** Listed entries follows **

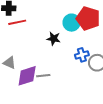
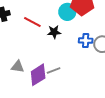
red line: (17, 22) -> (32, 22), moved, turned 54
blue cross: (82, 55) -> (86, 41), turned 32

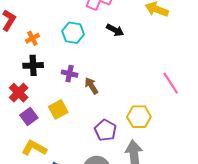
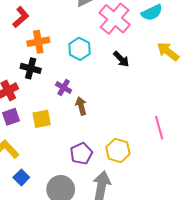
orange cross: (32, 38) -> (38, 42), size x1.5

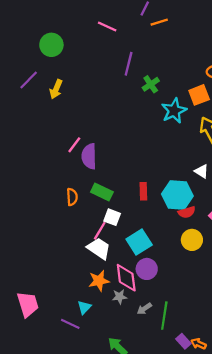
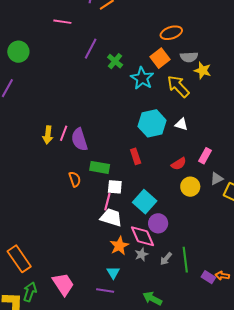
purple line: (129, 64) -> (91, 49), turned 30
yellow arrow: (56, 89) -> (48, 135), moved
cyan hexagon: (177, 195) -> (152, 123), moved

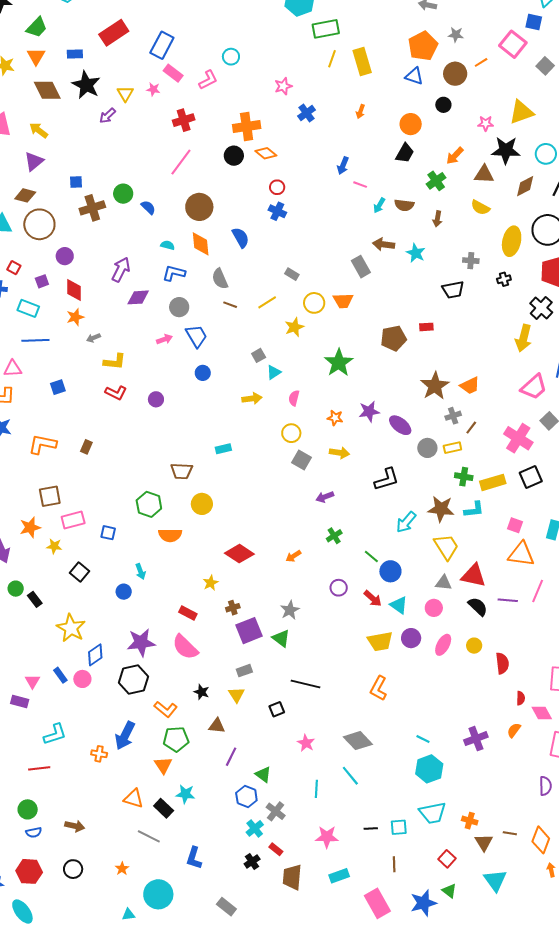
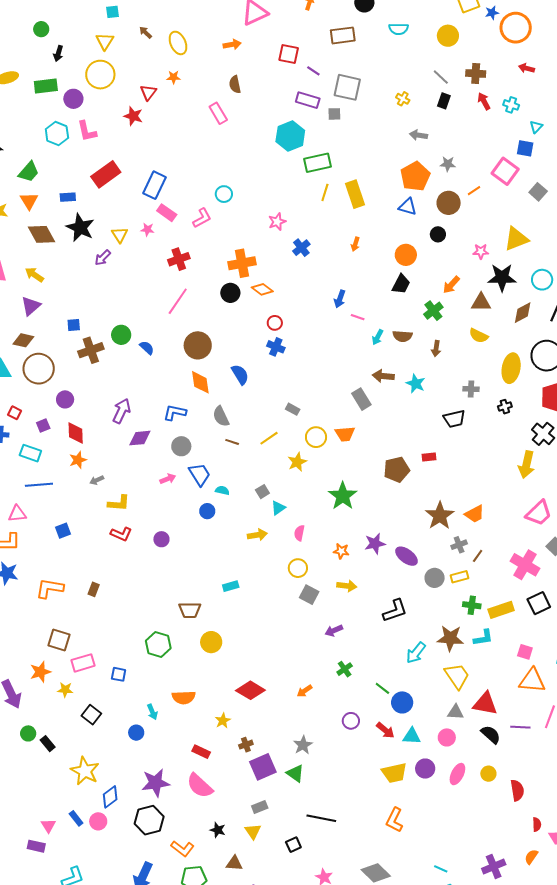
cyan semicircle: (168, 245) -> (222, 490), moved
brown square: (50, 496) -> (59, 640), turned 30
orange semicircle: (170, 535) -> (184, 697), moved
cyan triangle: (399, 605) -> (412, 736), turned -30

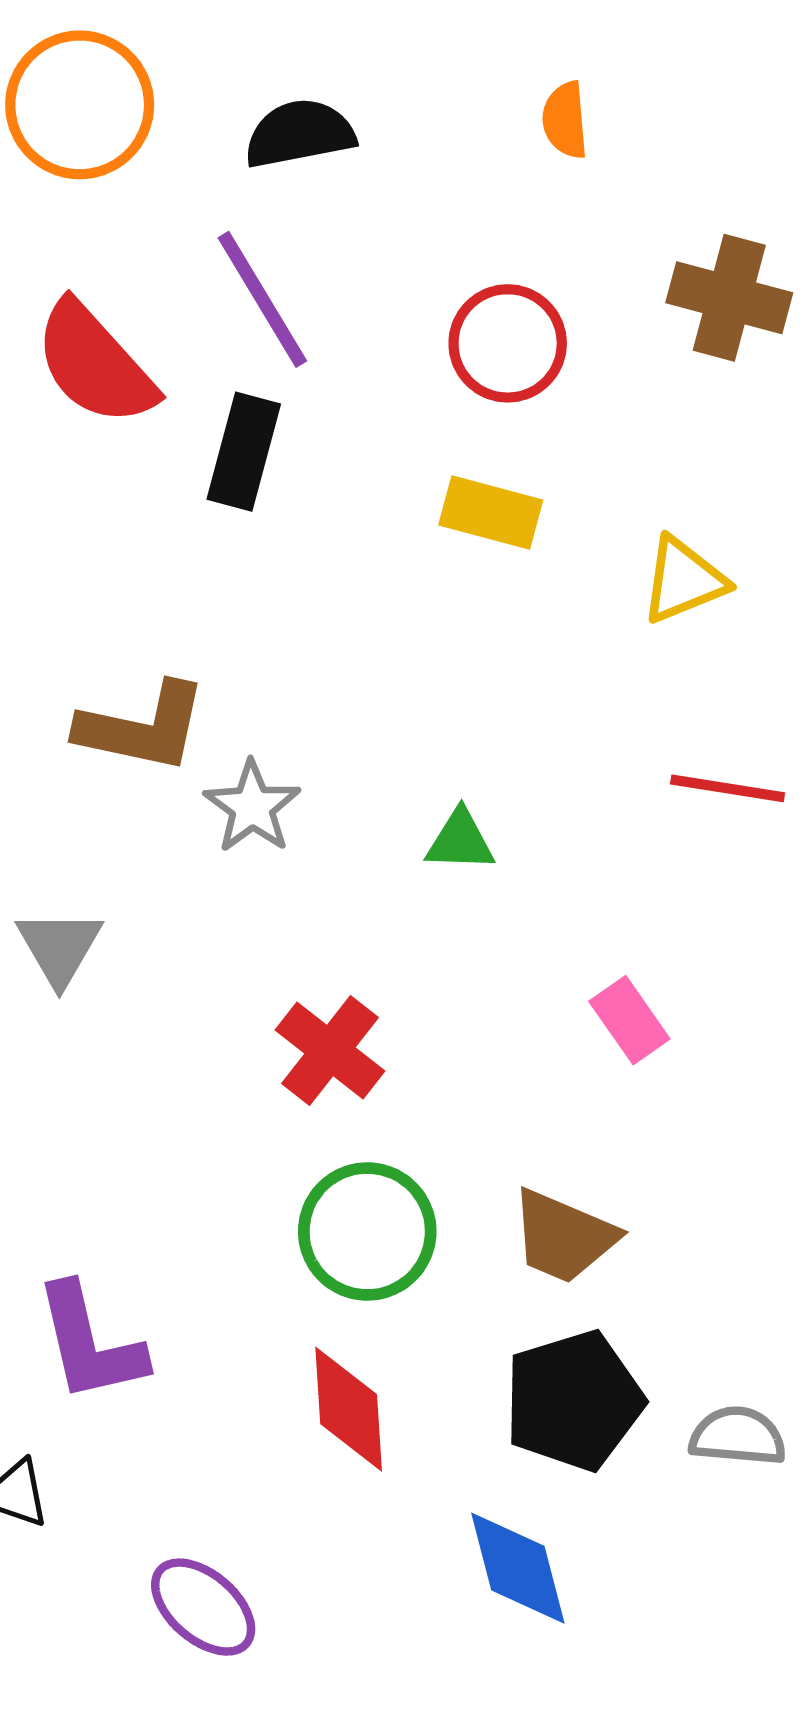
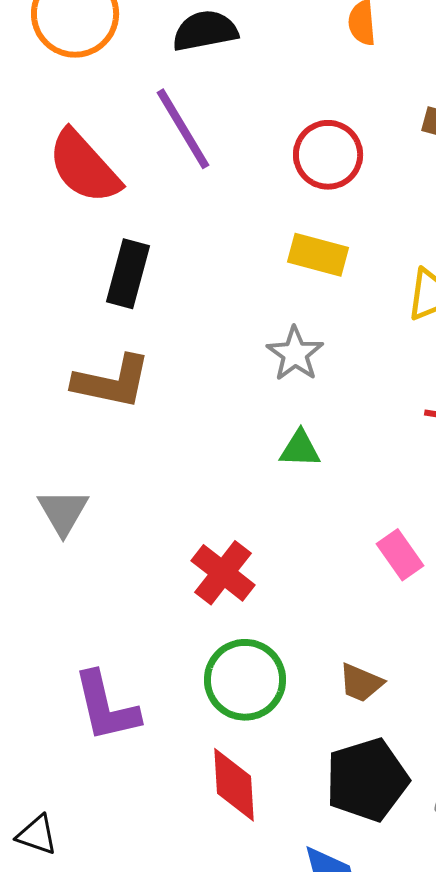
black rectangle: (244, 452) -> (128, 274), moved
gray star: (252, 807) -> (295, 354), moved
brown trapezoid: (563, 1237) -> (361, 683), size x0.7
purple L-shape: (90, 1343) -> (106, 707), moved

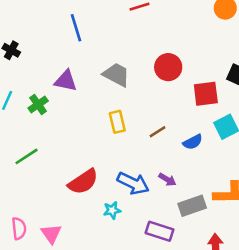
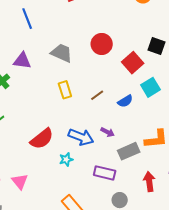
red square: (206, 94) -> (133, 63), turned -30

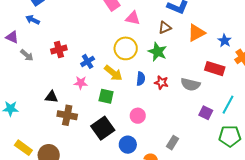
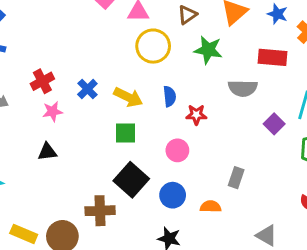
yellow circle: (126, 48) -> (153, 46), moved
green star: (157, 52) -> (208, 50), moved
pink star: (81, 83) -> (53, 111), moved
red star: (161, 83) -> (196, 115), moved
purple square: (206, 113) -> (274, 124), turned 32
brown cross: (67, 115) -> (100, 211), moved

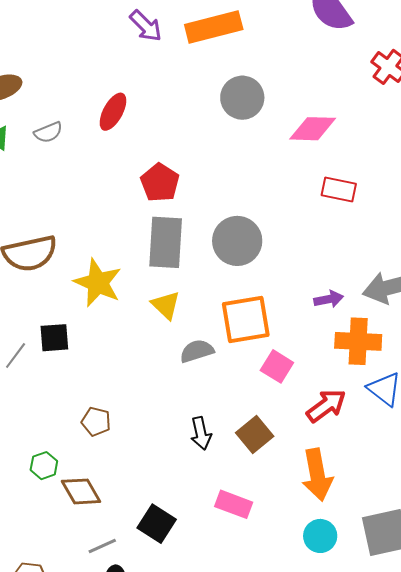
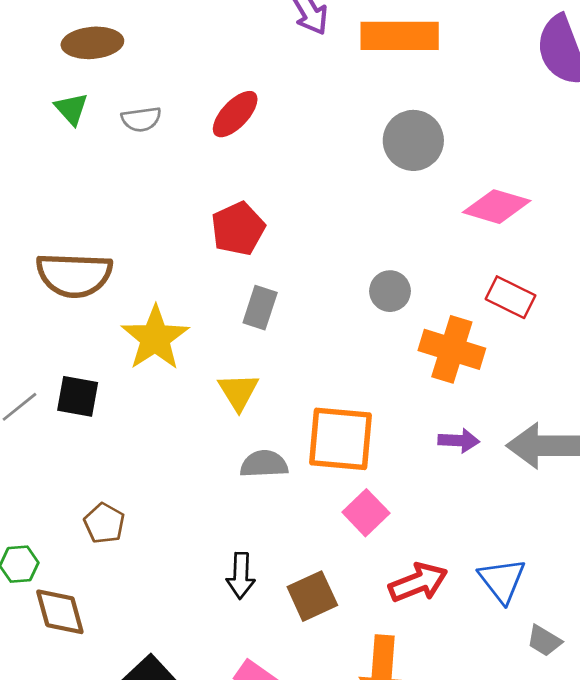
red pentagon: (160, 183) -> (238, 229), moved
gray circle: (237, 241) -> (390, 291), moved, size x0.6
gray rectangle: (166, 242) -> (260, 308), size x0.6
orange cross: (358, 341) -> (452, 349), moved

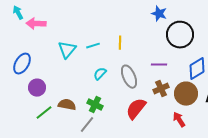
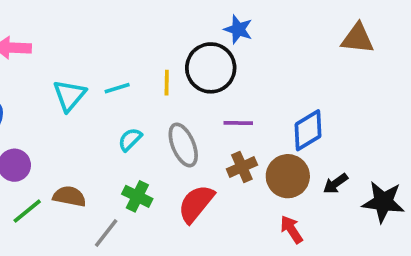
black circle: (180, 35) -> (211, 68), moved
green cross: (95, 105) -> (137, 196), moved
red arrow: (179, 120) -> (291, 229), moved

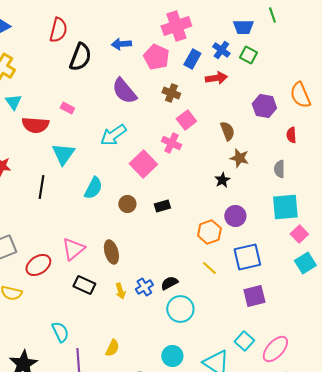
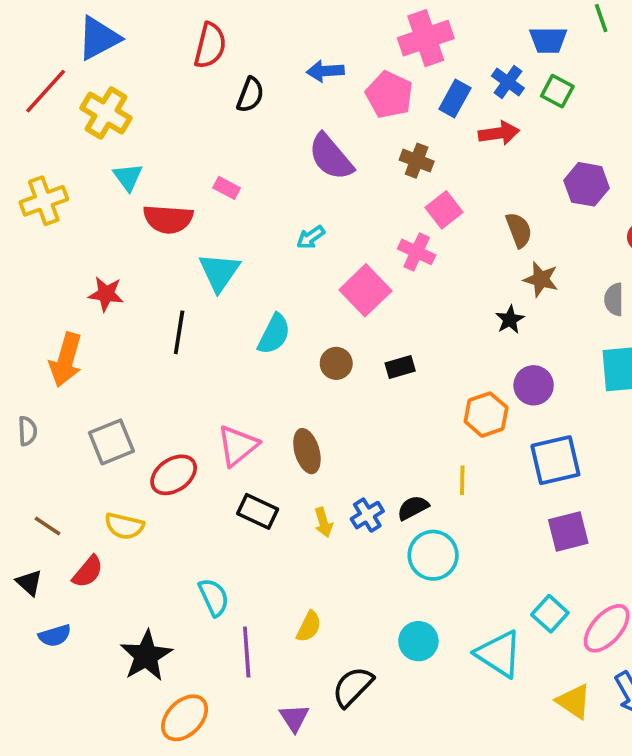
black semicircle: (80, 57) -> (250, 95), size x0.7
cyan arrow: (113, 135) -> (311, 237), size x0.6
yellow line: (209, 268) -> (462, 480), moved, turned 49

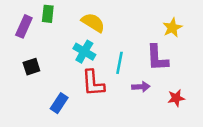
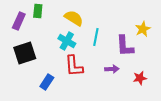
yellow star: (172, 28) -> (143, 29), moved
cyan line: (120, 63) -> (96, 37), moved
black square: (31, 67) -> (25, 53), size x1.6

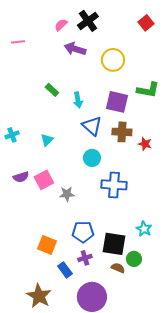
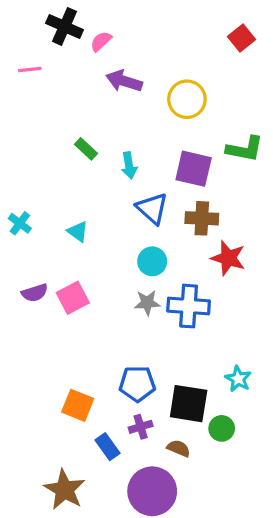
black cross: (88, 21) -> (65, 26), moved, turned -30
cyan cross: (12, 135) -> (20, 223), turned -32
cyan triangle: (47, 140) -> (78, 232), turned -40
red star: (145, 144) -> (228, 258), moved, size x1.5
gray star: (67, 194) -> (147, 303), moved
brown semicircle: (118, 268) -> (179, 448), moved

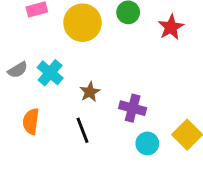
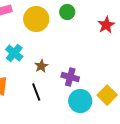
red star: (171, 27) -> (106, 25), moved
cyan circle: (147, 143) -> (80, 101), size x1.5

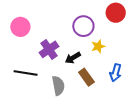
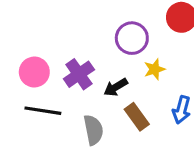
pink circle: (20, 27) -> (34, 72), moved

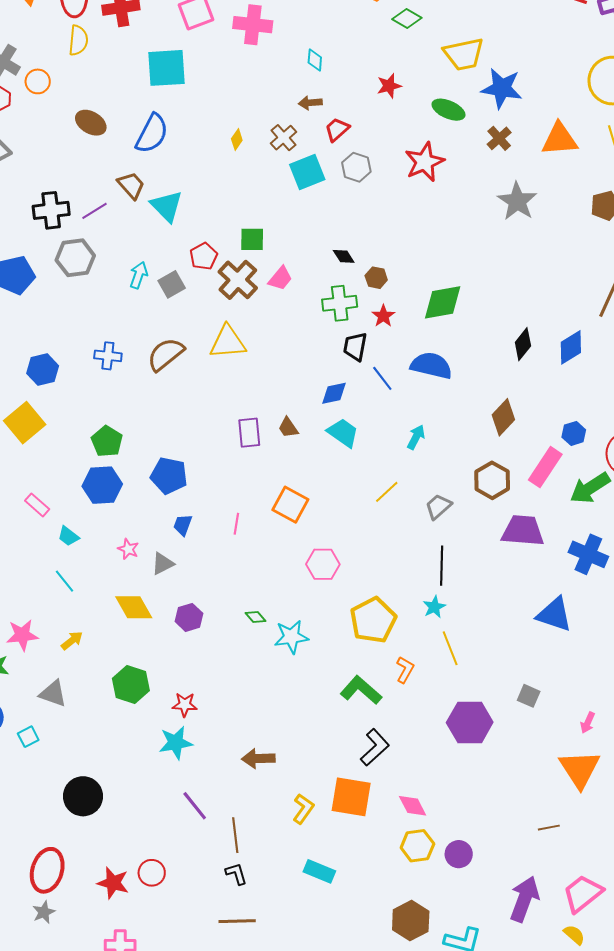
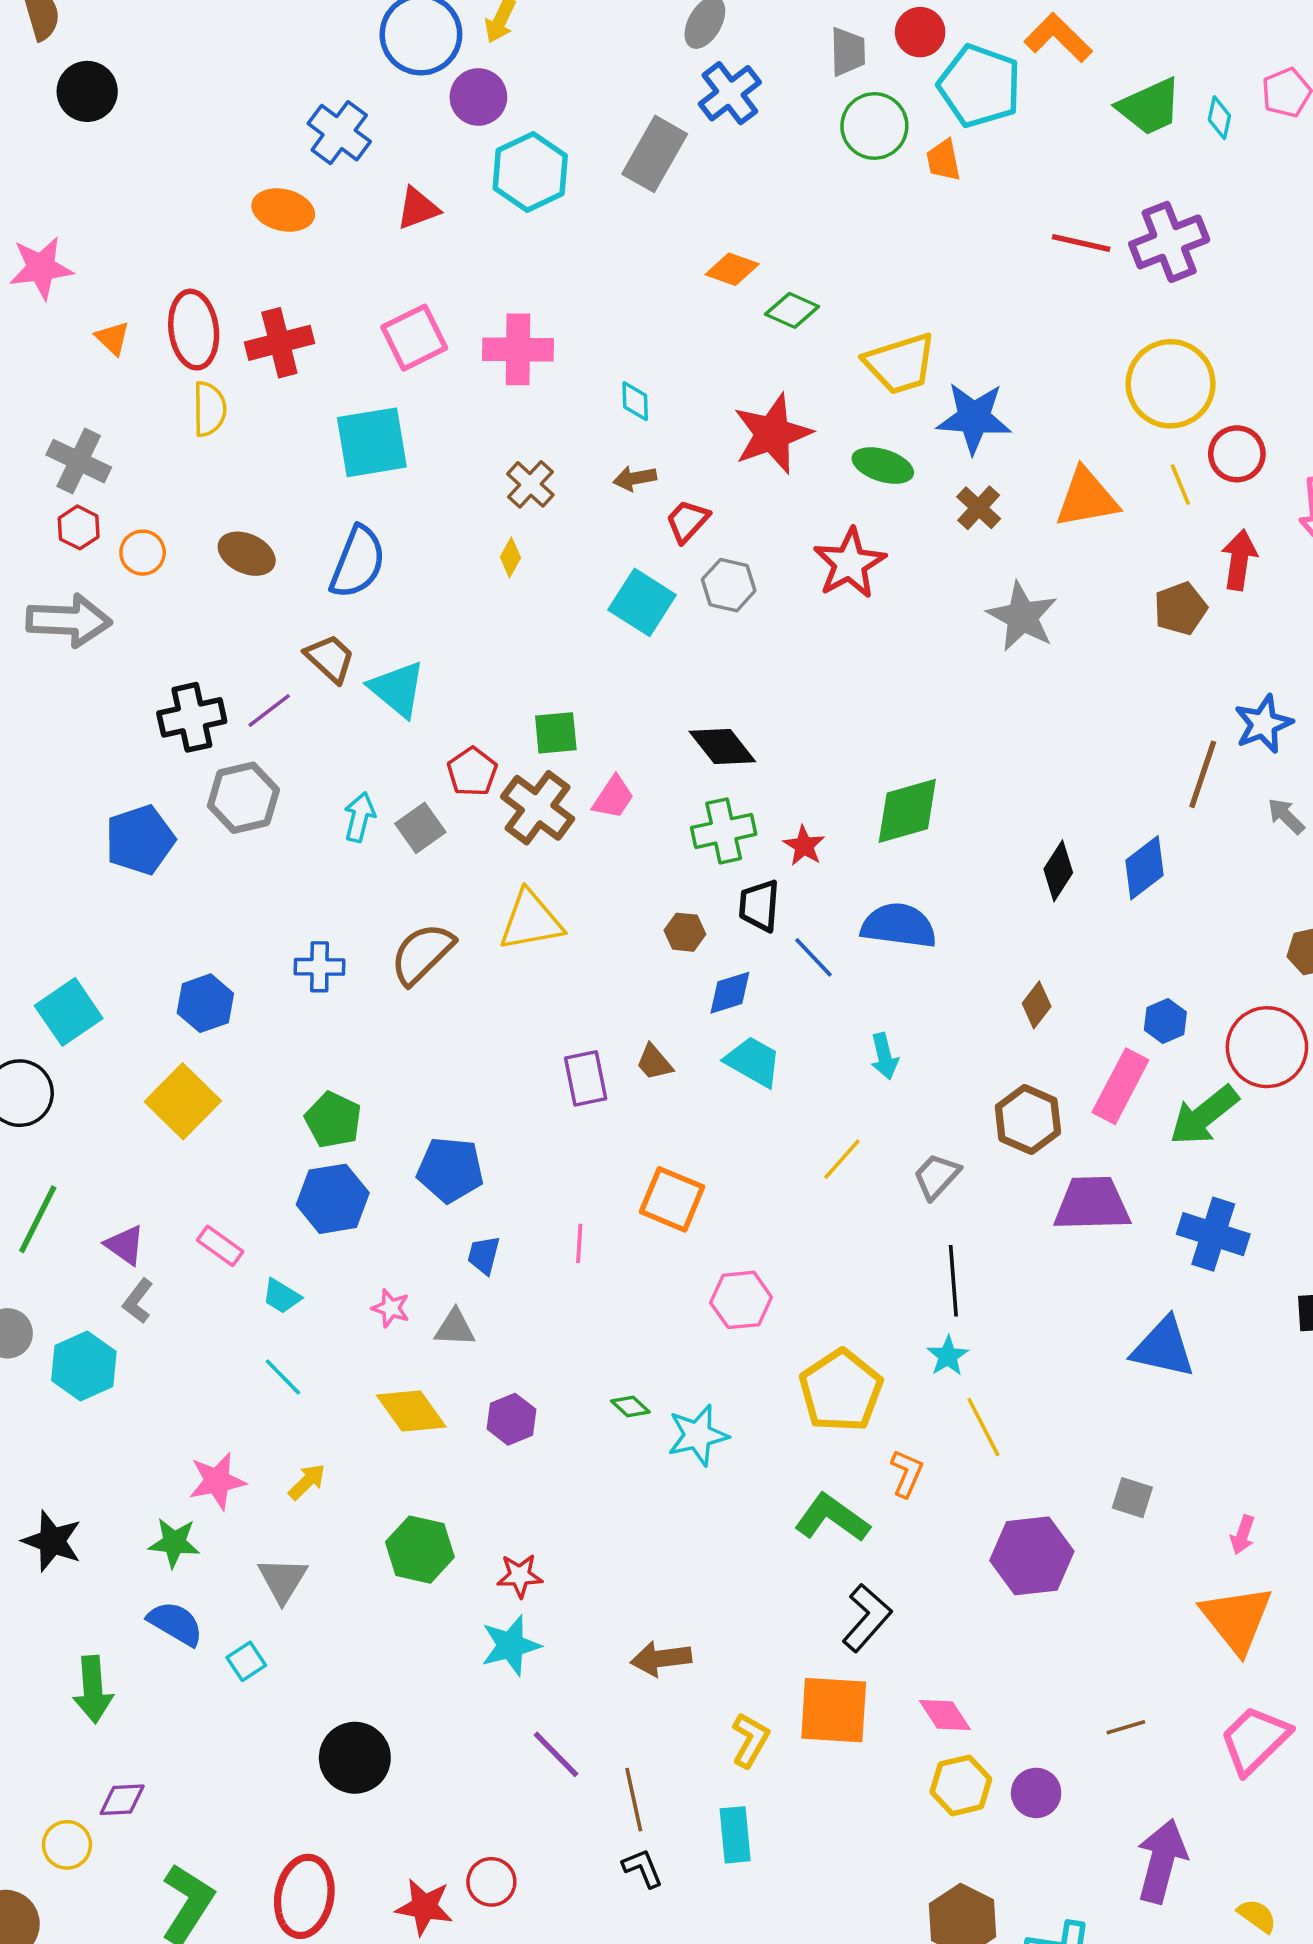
orange circle: (38, 81) -> (143, 553), moved
red star: (389, 86) -> (772, 434), size x1.8
brown cross: (284, 138) -> (530, 484), moved
cyan square: (307, 172) -> (642, 602), turned -30
black diamond: (344, 256) -> (722, 747), size x1.6
brown hexagon: (376, 278) -> (685, 932), moved
brown diamond: (503, 417) -> (1037, 1005), size x0.7
cyan arrow: (416, 437) -> (884, 1056), turned 145
gray triangle: (163, 564) -> (455, 1328), turned 35
gray triangle: (53, 694) -> (283, 1580), turned 48
brown line: (549, 828) -> (1126, 1727), moved
cyan rectangle: (319, 871) -> (735, 1835), moved, turned 68
pink trapezoid: (583, 893) -> (1255, 1740), moved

** End of Listed entries **

A copy of each line in the data above that holds the string "orange" is needed.

**Answer to the exercise**
orange cross: (32, 38) -> (38, 42), size x1.5
orange semicircle: (170, 535) -> (184, 697), moved
orange cross: (358, 341) -> (452, 349), moved
orange circle: (38, 81) -> (143, 553), moved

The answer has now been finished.